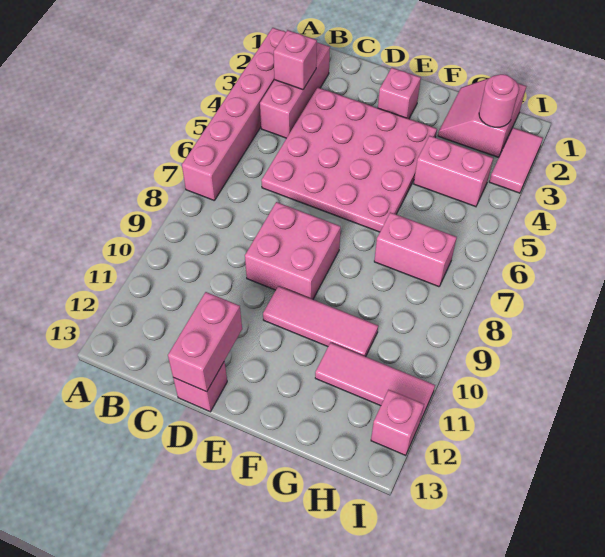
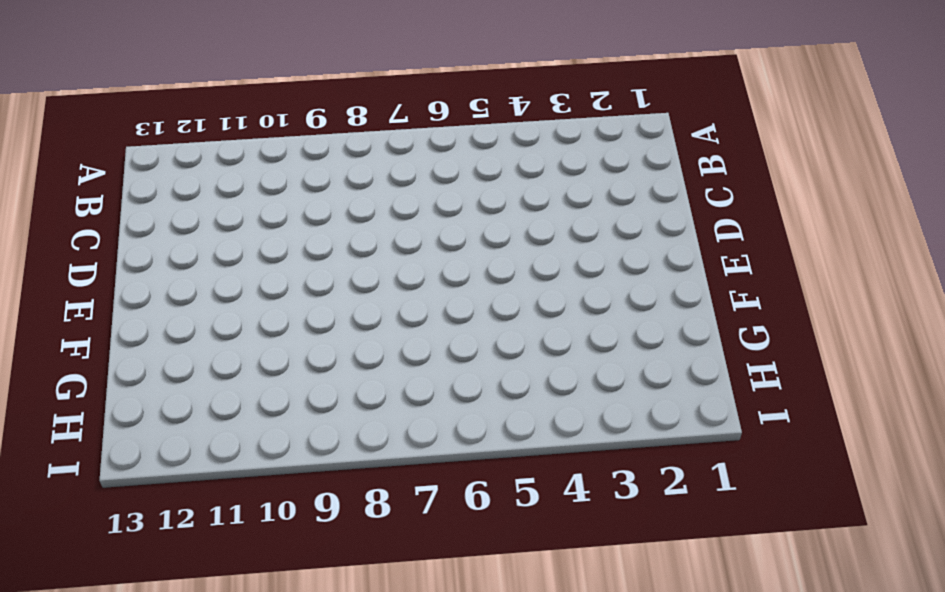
none -> pink brick A2:A7 level 1
none -> pink brick B2:B4 level 1
none -> pink plate C3:F6 level 1

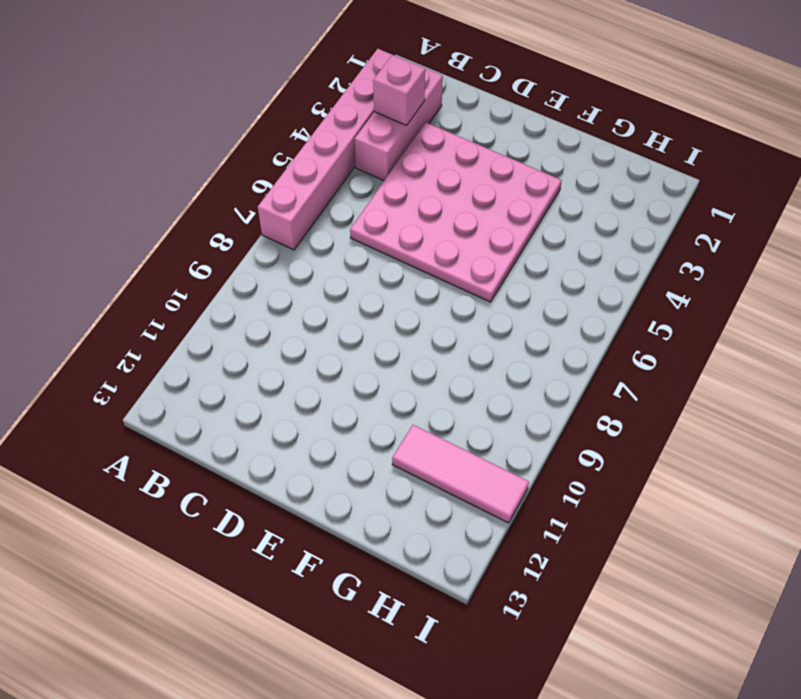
none -> pink brick D8:E9 level 1
none -> pink brick D13 level 1
none -> pink brick E2 level 1

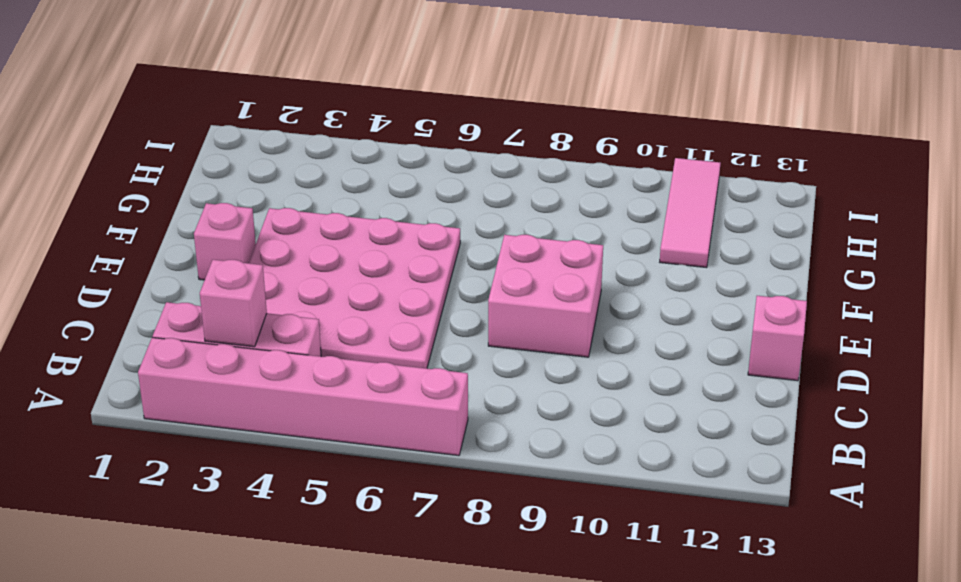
none -> pink tile E10:G10 level 1
none -> pink slope G1:H2 level 1 top H
none -> pink brick G4:H4 level 1

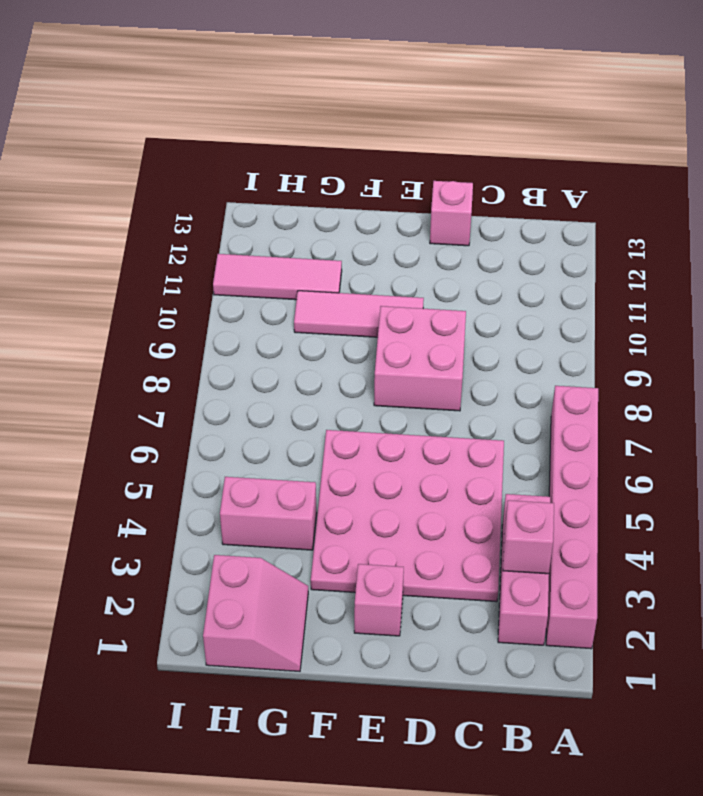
none -> pink brick G7:H7 level 1
none -> pink tile I2:I3 level 1
none -> pink brick I12 level 1

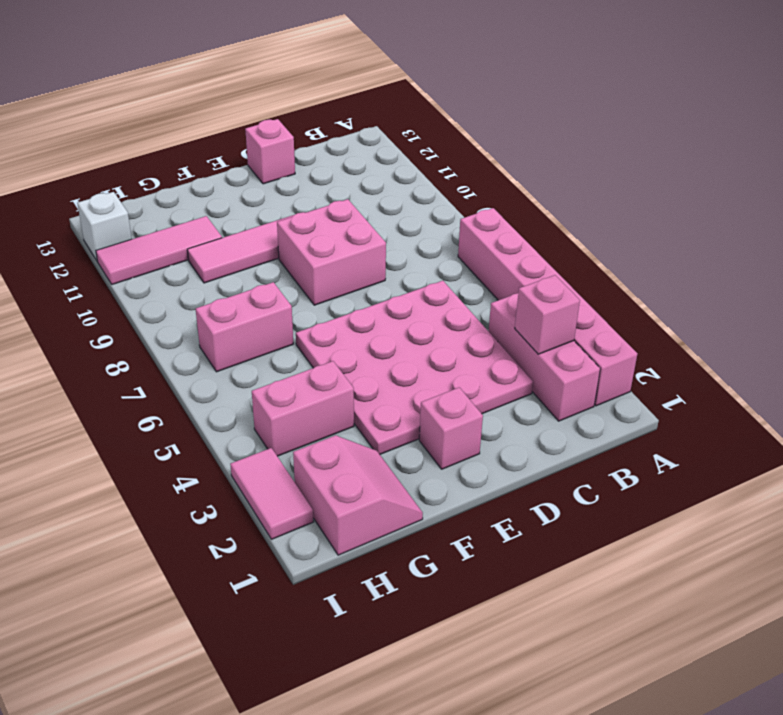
white brick I12 level 1 -> pink brick I12 level 1
none -> pink brick D12:D13 level 2
none -> pink round brick H2 level 2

┄┄┄┄┄┄┄┄┄┄┄┄┄┄┄┄┄┄┄┄

### Problem description
Reproduce the data above word for word from its first line through the line that holds "none -> pink tile E10:G10 level 1", both ends included; skip pictures.

### The completed task
none -> pink brick A2:A7 level 1
none -> pink brick B2:B4 level 1
none -> pink plate C3:F6 level 1

none -> pink brick D8:E9 level 1
none -> pink brick D13 level 1
none -> pink brick E2 level 1

none -> pink tile E10:G10 level 1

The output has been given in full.